--- START ---

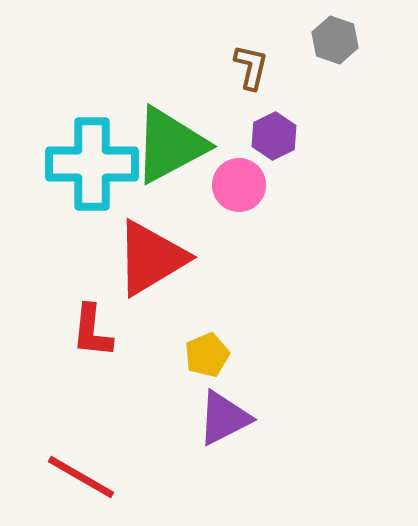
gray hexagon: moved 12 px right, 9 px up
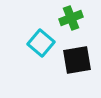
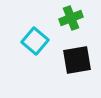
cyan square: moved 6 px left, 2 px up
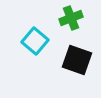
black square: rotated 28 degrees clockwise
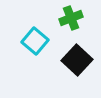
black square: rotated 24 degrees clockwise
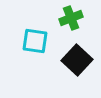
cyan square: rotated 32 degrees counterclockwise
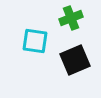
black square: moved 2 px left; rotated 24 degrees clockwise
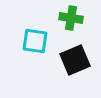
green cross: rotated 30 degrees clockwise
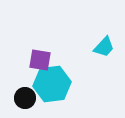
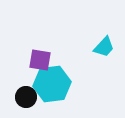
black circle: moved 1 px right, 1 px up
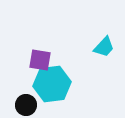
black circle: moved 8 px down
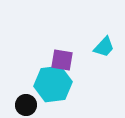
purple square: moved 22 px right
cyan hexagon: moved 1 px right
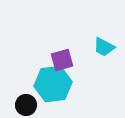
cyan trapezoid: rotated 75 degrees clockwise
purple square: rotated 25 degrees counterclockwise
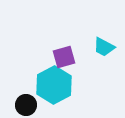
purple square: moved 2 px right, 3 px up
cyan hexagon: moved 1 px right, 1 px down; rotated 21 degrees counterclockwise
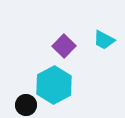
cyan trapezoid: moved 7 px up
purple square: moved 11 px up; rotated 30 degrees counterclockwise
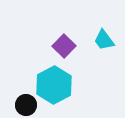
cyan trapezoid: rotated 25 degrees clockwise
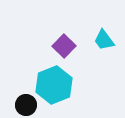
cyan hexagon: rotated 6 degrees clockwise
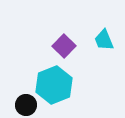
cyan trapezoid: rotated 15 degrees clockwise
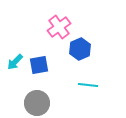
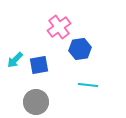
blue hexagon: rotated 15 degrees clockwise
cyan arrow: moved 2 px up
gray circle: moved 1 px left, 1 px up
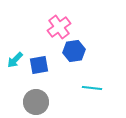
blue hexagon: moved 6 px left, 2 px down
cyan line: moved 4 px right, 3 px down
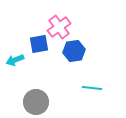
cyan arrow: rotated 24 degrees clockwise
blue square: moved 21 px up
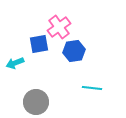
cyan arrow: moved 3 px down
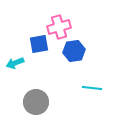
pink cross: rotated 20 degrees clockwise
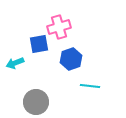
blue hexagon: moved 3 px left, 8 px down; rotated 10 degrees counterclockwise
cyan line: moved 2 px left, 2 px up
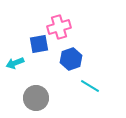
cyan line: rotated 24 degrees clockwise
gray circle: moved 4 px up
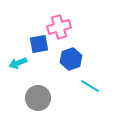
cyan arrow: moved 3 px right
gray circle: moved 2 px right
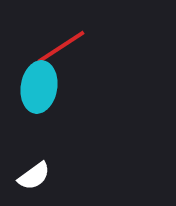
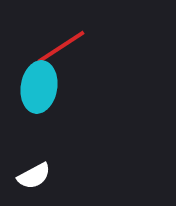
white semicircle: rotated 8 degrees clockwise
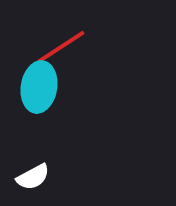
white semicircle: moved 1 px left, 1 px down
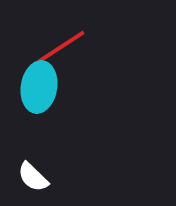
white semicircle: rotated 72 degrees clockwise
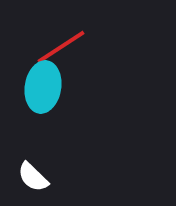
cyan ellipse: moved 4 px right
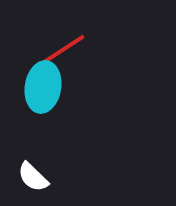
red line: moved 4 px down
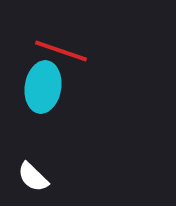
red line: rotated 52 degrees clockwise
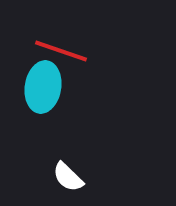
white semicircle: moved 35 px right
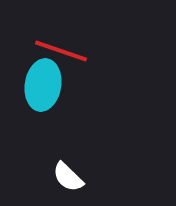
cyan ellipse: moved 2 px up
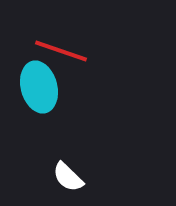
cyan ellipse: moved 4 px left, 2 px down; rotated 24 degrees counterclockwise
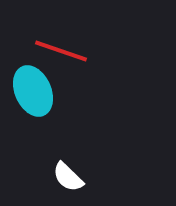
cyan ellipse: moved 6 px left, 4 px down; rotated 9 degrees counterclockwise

--- END ---
--- START ---

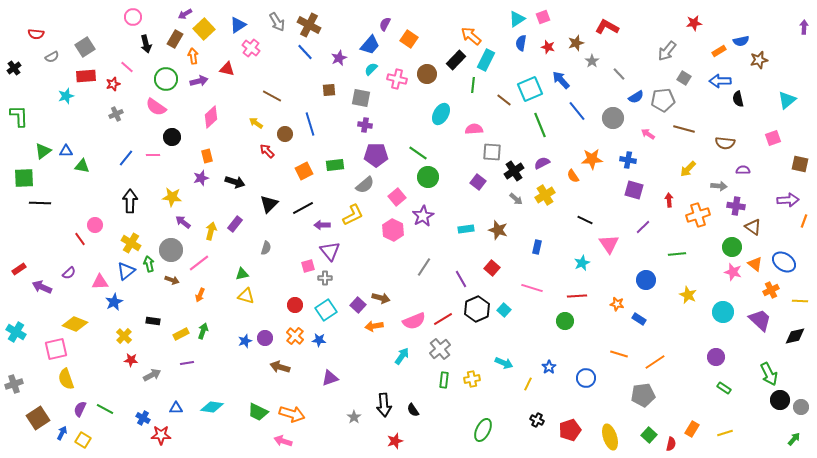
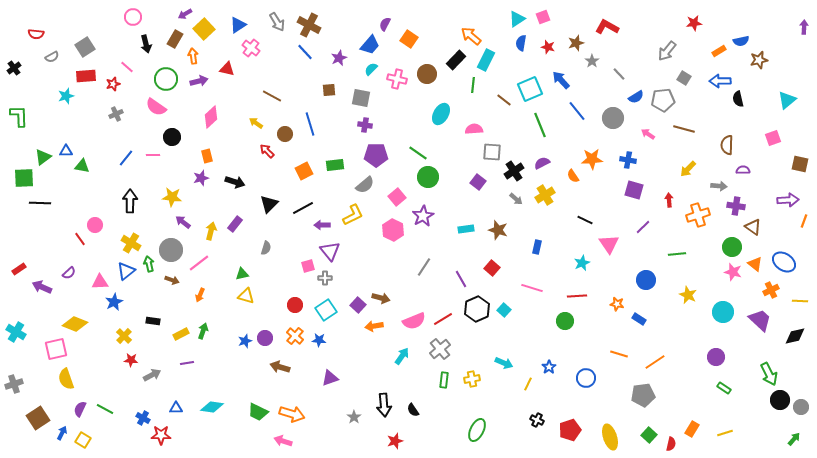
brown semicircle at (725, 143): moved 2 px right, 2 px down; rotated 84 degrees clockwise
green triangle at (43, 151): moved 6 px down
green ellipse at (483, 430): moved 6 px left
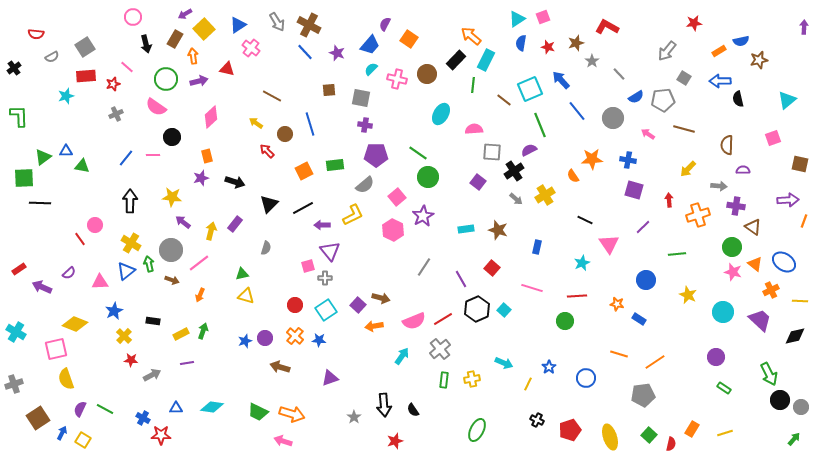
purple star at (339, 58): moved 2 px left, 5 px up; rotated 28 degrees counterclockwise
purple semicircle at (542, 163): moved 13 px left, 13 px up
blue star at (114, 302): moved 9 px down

--- END ---

Reproduce word for word the items from the line containing "cyan ellipse: moved 4 px right" through the line containing "cyan ellipse: moved 4 px left, 2", omitting the picture lines.

* **The response**
cyan ellipse: moved 4 px right
red line: moved 4 px down
red line: rotated 52 degrees clockwise
white semicircle: moved 35 px right
cyan ellipse: moved 2 px up
cyan ellipse: moved 4 px left, 2 px down; rotated 24 degrees counterclockwise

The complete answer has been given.